:: Provided records ::
* BEGIN *
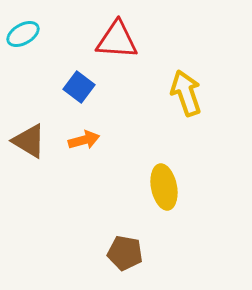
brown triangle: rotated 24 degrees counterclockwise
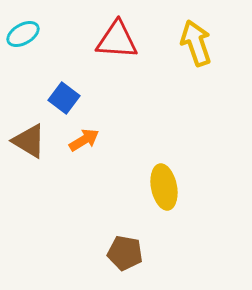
blue square: moved 15 px left, 11 px down
yellow arrow: moved 10 px right, 50 px up
orange arrow: rotated 16 degrees counterclockwise
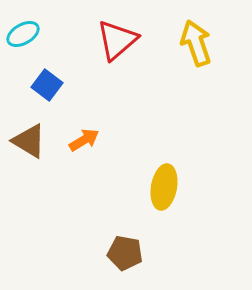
red triangle: rotated 45 degrees counterclockwise
blue square: moved 17 px left, 13 px up
yellow ellipse: rotated 21 degrees clockwise
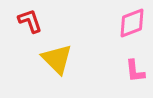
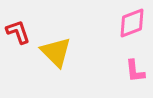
* END *
:: Objective ::
Please write out these records again, swapping every "moved" for "shifted" and leaving everything else unchanged. Leave the pictures out of your answer.

:: Output of the exercise ::
brown triangle: rotated 24 degrees counterclockwise
blue square: shifted 15 px left, 11 px down
yellow arrow: shifted 10 px right, 50 px up
orange arrow: rotated 16 degrees counterclockwise
red triangle: rotated 45 degrees counterclockwise
blue square: shifted 17 px left, 13 px up
yellow ellipse: rotated 21 degrees clockwise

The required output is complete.